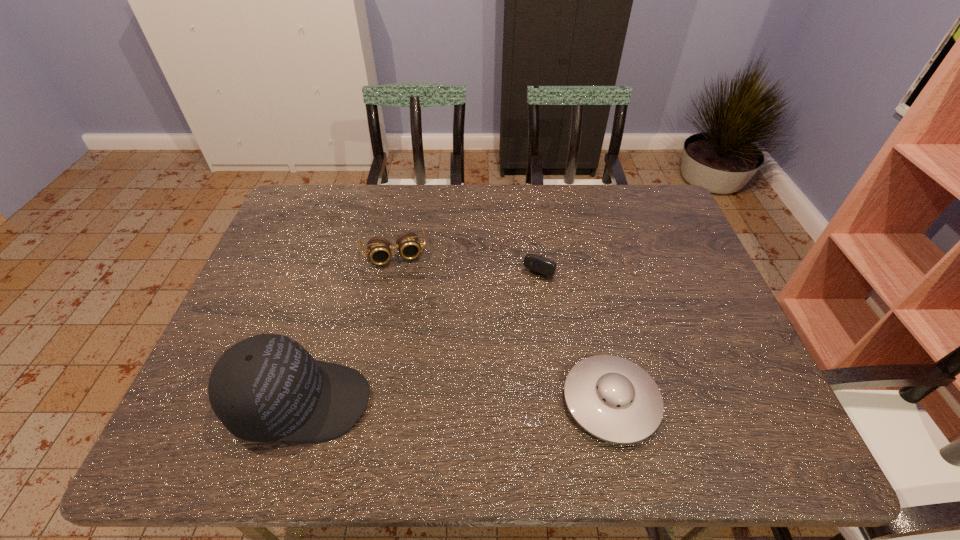
Image resolution: width=960 pixels, height=540 pixels. I want to click on free space on the desktop that is between the baseball cap and the saucer and is positioned through the lenses of the goggles, so pyautogui.click(x=423, y=402).

Where is `vacant space on the desktop that is between the tallest object and the saucer and is positioned on the front-facing side of the webcam`? Image resolution: width=960 pixels, height=540 pixels. vacant space on the desktop that is between the tallest object and the saucer and is positioned on the front-facing side of the webcam is located at coordinates (456, 402).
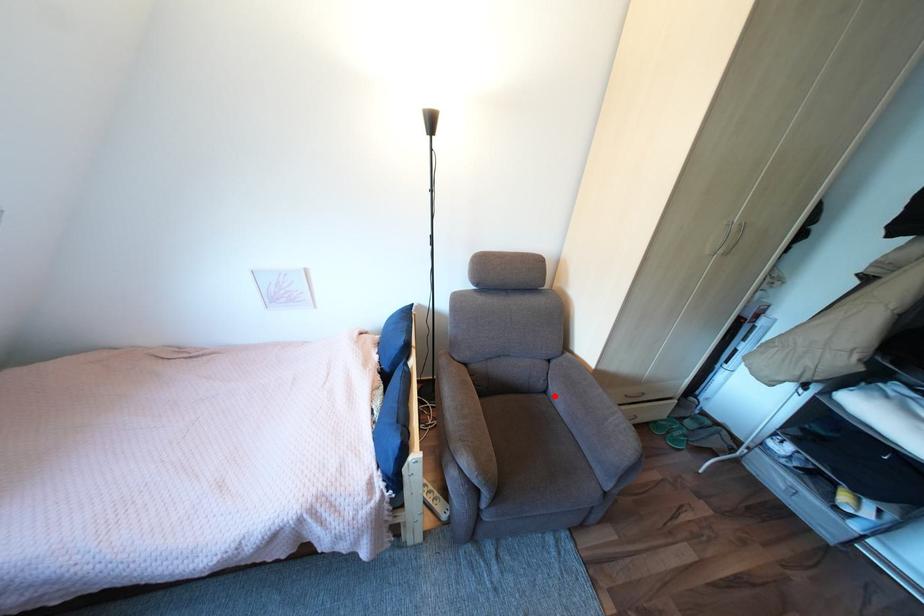
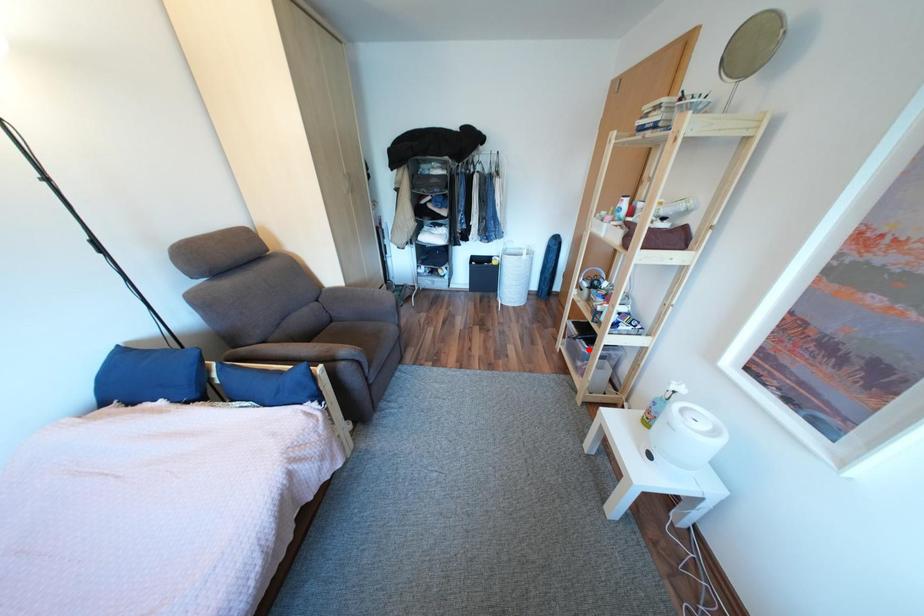
I am providing you with two images of the same scene from different viewpoints. A red point is marked on the first image and another point is marked on the second image. Are the points marked in image1 and image2 representing the same 3D position?

No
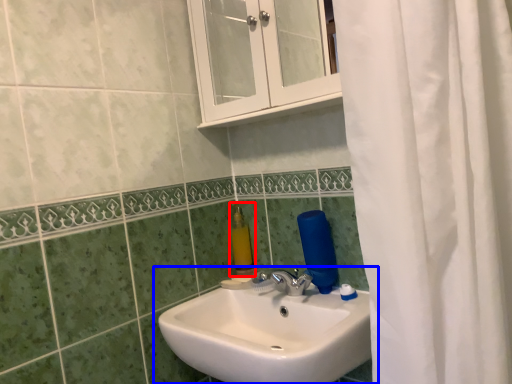
Question: Which point is further to the camera, soap dispenser (highlighted by a red box) or sink (highlighted by a blue box)?

Choices:
 (A) soap dispenser
 (B) sink

Answer: (A)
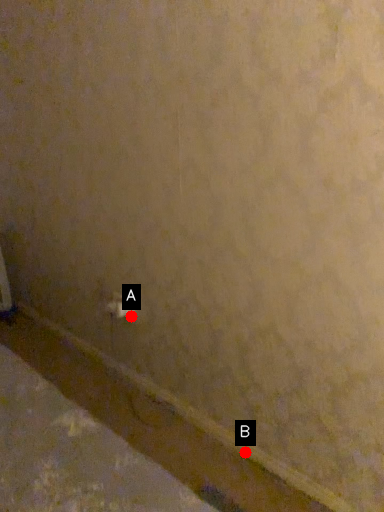
Question: Two points are circled on the image, labeled by A and B beside each circle. Among these points, which one is nearest to the camera?

Choices:
 (A) A is closer
 (B) B is closer

Answer: (B)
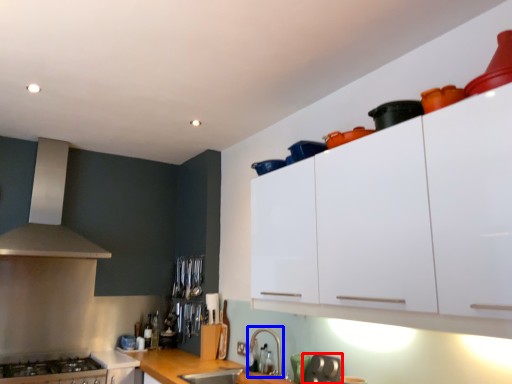
Question: Which of the following is the farthest to the observer, appliance (highlighted by a red box) or faucet (highlighted by a blue box)?

Choices:
 (A) appliance
 (B) faucet

Answer: (B)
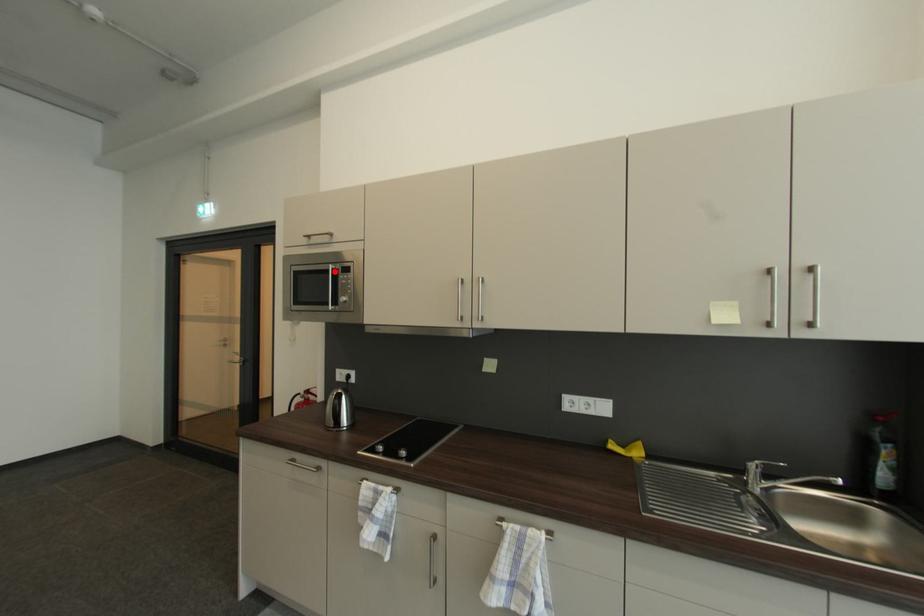
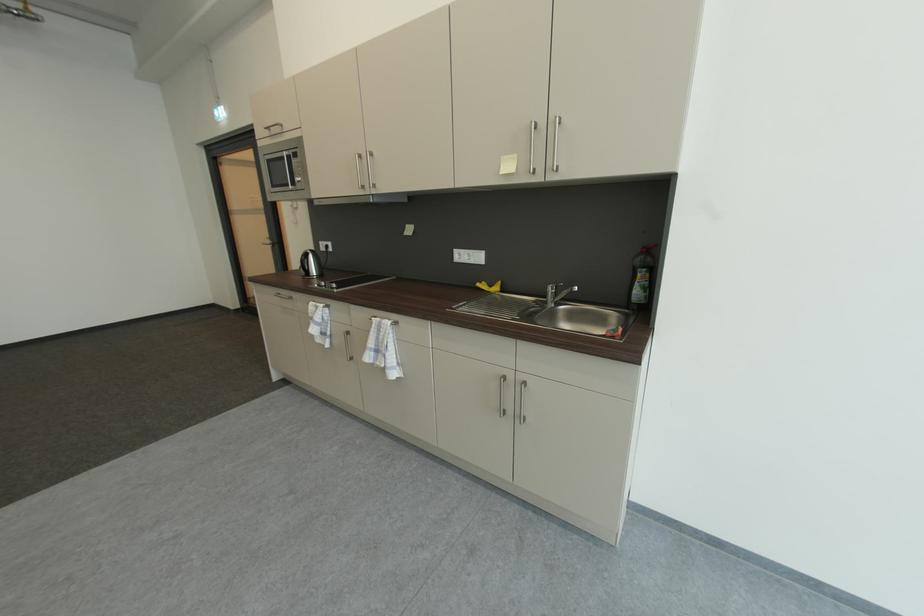
Question: I am providing you with two images of the same scene from different viewpoints. A red point is marked on the first image. Is the red point's position out of view in image 2?

Choices:
 (A) Yes
 (B) No

Answer: (B)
◆ ◆ ◆
● Required task
Rewrite all of the material above as a numbered list with one line per item, leaving out blank lines and the pictures.

● The response
1. Image resolution: width=960 pixels, height=540 pixels. I want to click on free space on the desktop that is between the baseball cap and the saucer and is positioned through the lenses of the goggles, so pyautogui.click(x=423, y=402).
2. Where is `vacant space on the desktop that is between the tallest object and the saucer and is positioned on the front-facing side of the webcam`? Image resolution: width=960 pixels, height=540 pixels. vacant space on the desktop that is between the tallest object and the saucer and is positioned on the front-facing side of the webcam is located at coordinates (456, 402).
3. I am providing you with two images of the same scene from different viewpoints. A red point is marked on the first image and another point is marked on the second image. Are the points marked in image1 and image2 representing the same 3D position?
4. No
5. Question: Which point is further to the camera, soap dispenser (highlighted by a red box) or sink (highlighted by a blue box)?
6. Choices:
7.  (A) soap dispenser
8.  (B) sink
9. Answer: (A)
10. Question: Two points are circled on the image, labeled by A and B beside each circle. Among these points, which one is nearest to the camera?
11. Choices:
12.  (A) A is closer
13.  (B) B is closer
14. Answer: (B)
15. Question: Which of the following is the farthest to the observer, appliance (highlighted by a red box) or faucet (highlighted by a blue box)?
16. Choices:
17.  (A) appliance
18.  (B) faucet
19. Answer: (B)
20. Question: I am providing you with two images of the same scene from different viewpoints. A red point is marked on the first image. Is the red point's position out of view in image 2?
21. Choices:
22.  (A) Yes
23.  (B) No
24. Answer: (B)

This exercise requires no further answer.